(Object state change records)
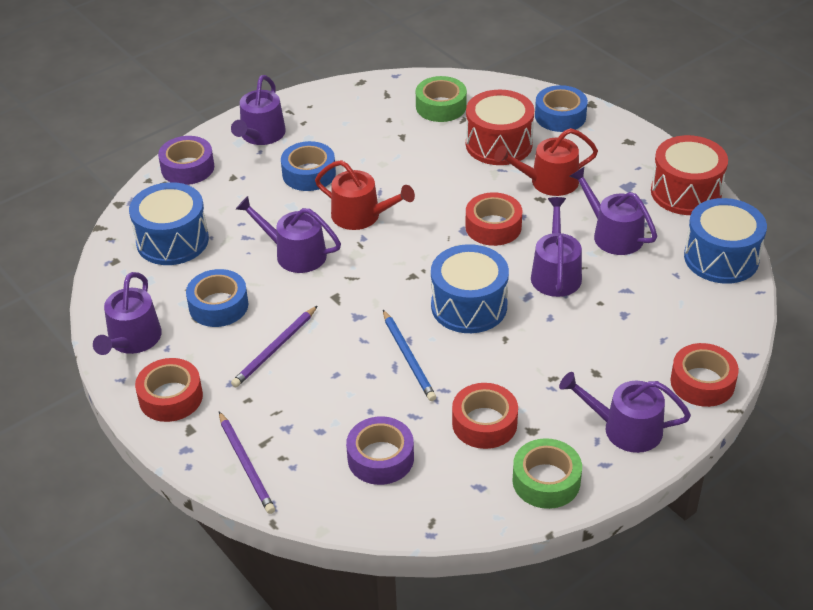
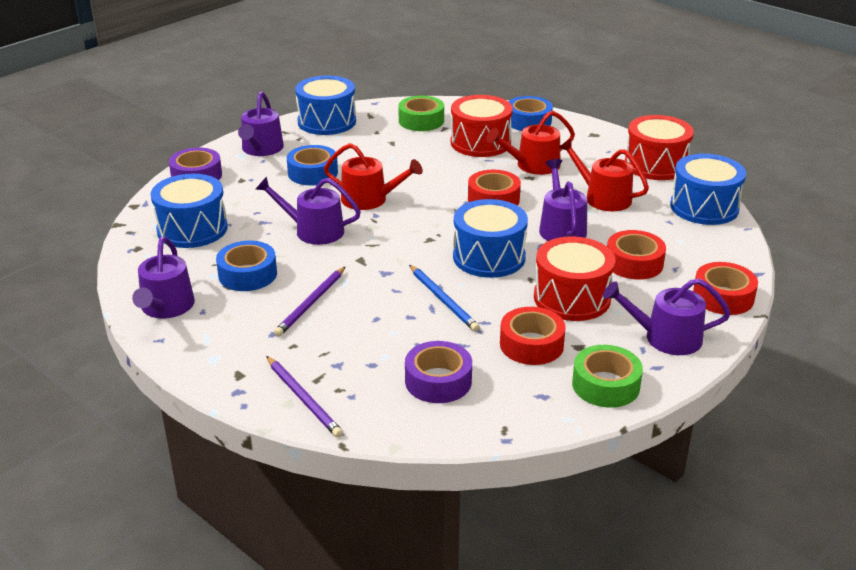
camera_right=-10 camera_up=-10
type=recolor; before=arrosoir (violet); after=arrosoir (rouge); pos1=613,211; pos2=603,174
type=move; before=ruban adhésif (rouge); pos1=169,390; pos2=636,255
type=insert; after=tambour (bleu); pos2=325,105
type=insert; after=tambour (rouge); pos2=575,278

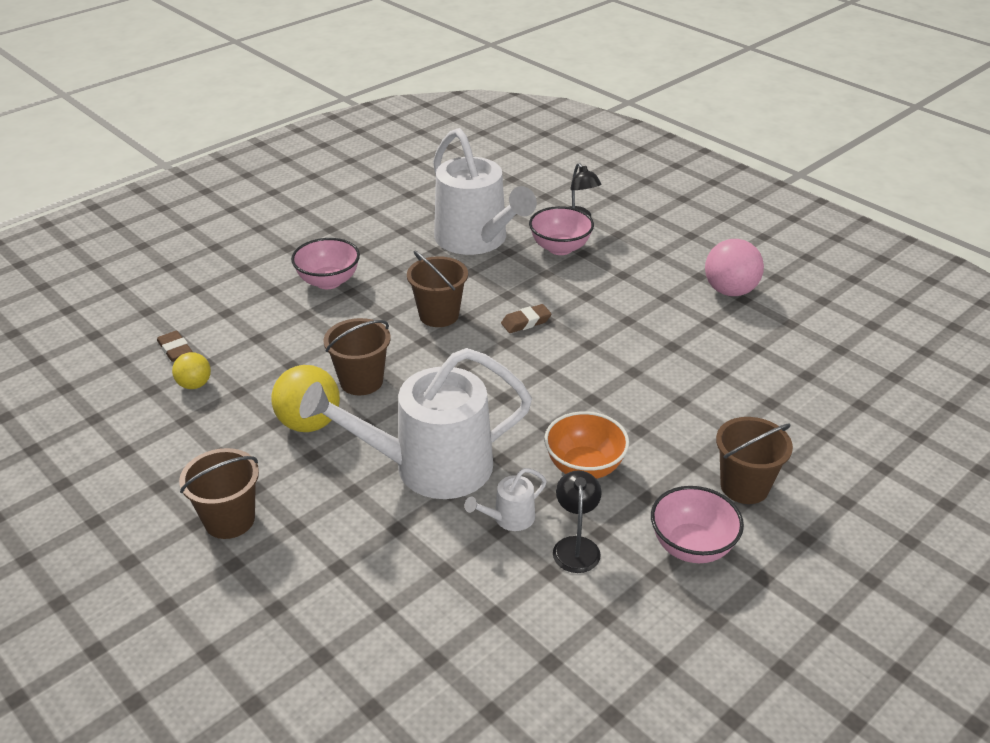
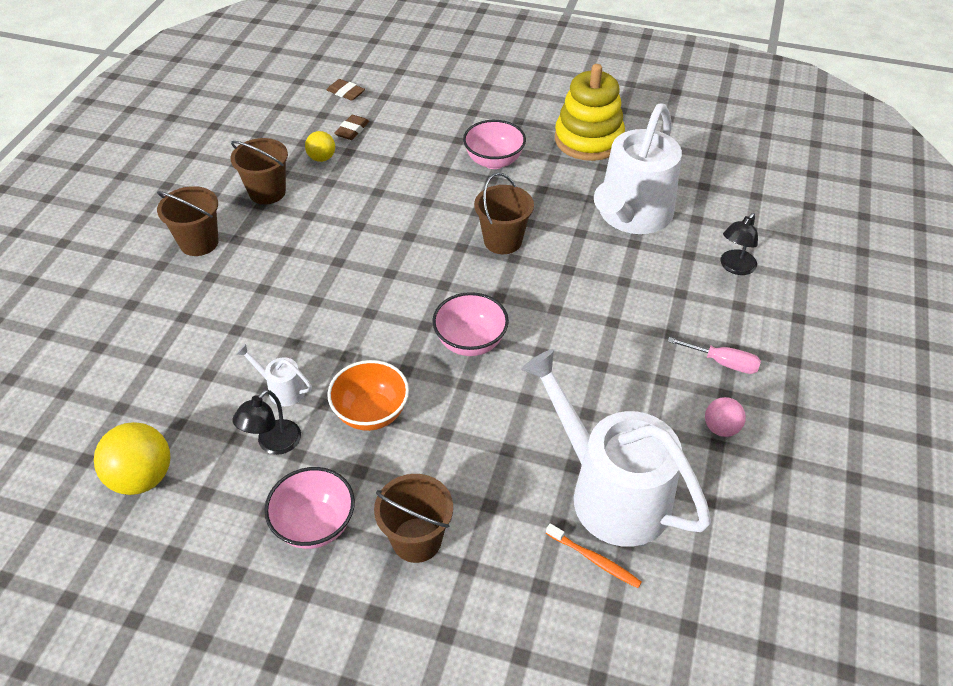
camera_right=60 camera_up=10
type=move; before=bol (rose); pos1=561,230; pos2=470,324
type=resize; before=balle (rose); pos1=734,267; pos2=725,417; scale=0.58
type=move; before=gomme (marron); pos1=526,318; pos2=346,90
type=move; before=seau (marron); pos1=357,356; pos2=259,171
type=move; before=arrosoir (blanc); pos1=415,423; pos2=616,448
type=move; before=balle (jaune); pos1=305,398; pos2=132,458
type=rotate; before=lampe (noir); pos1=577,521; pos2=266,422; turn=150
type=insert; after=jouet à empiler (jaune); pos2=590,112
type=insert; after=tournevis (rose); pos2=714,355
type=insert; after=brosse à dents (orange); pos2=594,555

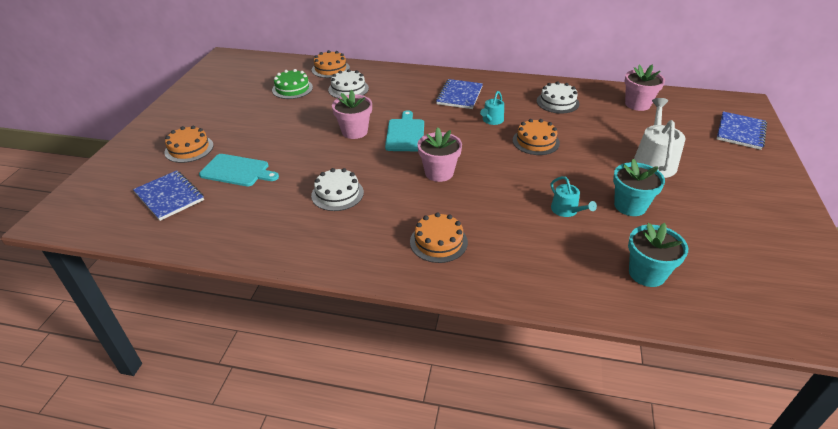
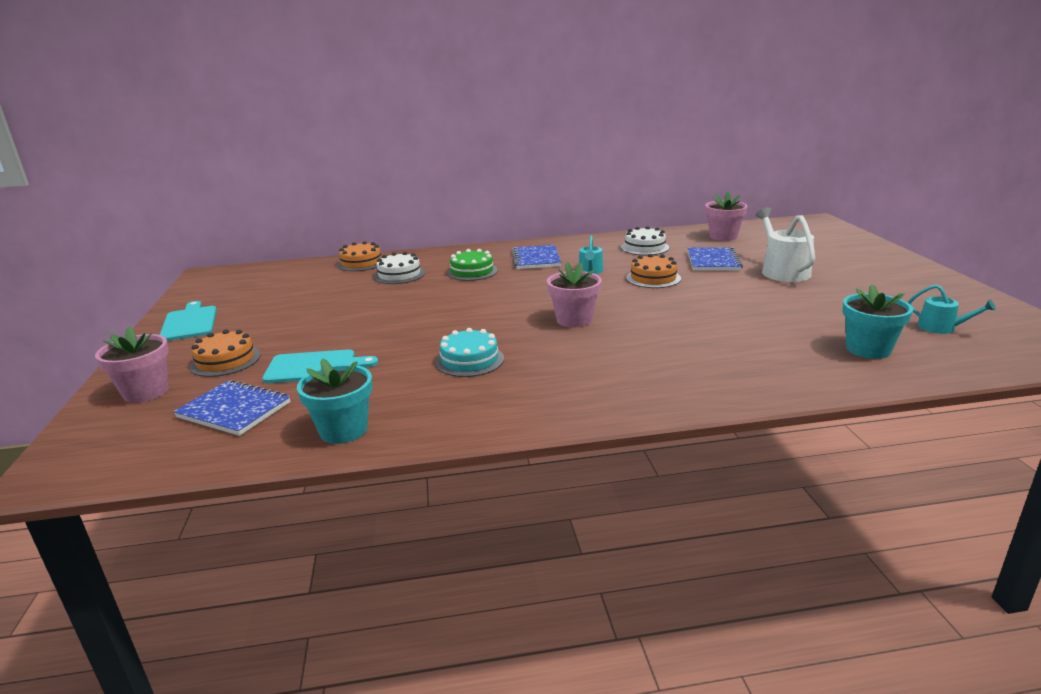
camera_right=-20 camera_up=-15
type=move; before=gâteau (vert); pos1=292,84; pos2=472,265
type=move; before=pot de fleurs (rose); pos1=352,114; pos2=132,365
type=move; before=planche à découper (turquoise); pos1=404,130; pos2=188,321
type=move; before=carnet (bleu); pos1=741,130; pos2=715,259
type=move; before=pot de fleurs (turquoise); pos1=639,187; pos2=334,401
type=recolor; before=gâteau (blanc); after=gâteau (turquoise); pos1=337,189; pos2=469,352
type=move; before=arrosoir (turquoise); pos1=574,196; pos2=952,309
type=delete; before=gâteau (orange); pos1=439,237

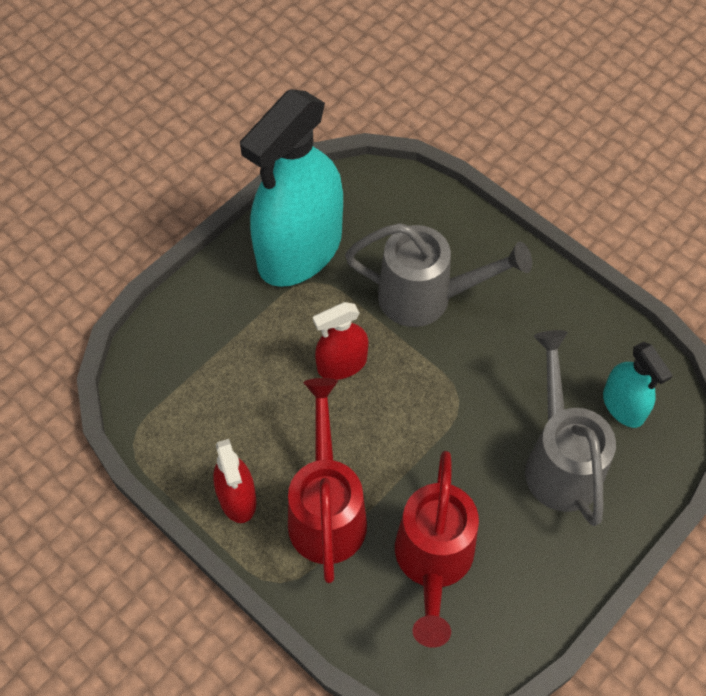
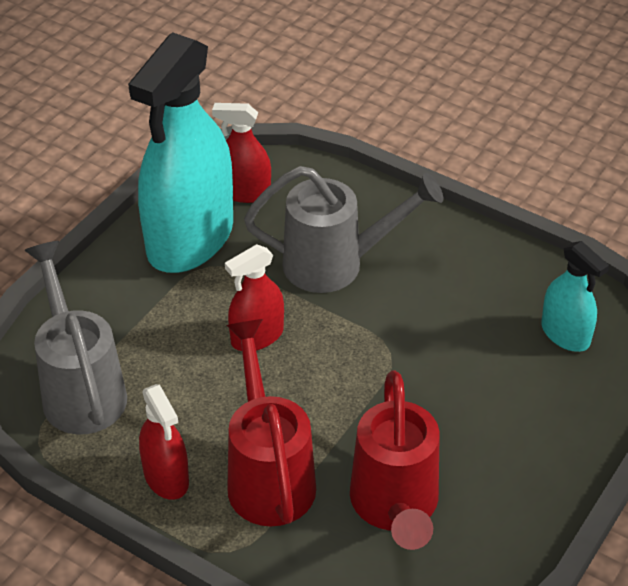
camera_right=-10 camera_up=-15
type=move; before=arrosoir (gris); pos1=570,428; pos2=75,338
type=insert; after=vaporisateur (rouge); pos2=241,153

• [Work required]: Would you set down only the lines above from the line with "type=move; before=arrosoir (blanc);" to the line with "type=move; before=pot de fleurs (rose);", both included, exactly as they stand and without the pictures?

• [Answer area]:
type=move; before=arrosoir (blanc); pos1=415,423; pos2=616,448
type=move; before=balle (jaune); pos1=305,398; pos2=132,458
type=rotate; before=lampe (noir); pos1=577,521; pos2=266,422; turn=150
type=insert; after=jouet à empiler (jaune); pos2=590,112
type=insert; after=tournevis (rose); pos2=714,355
type=insert; after=brosse à dents (orange); pos2=594,555

camera_right=-20 camera_up=-15
type=move; before=gâteau (vert); pos1=292,84; pos2=472,265
type=move; before=pot de fleurs (rose); pos1=352,114; pos2=132,365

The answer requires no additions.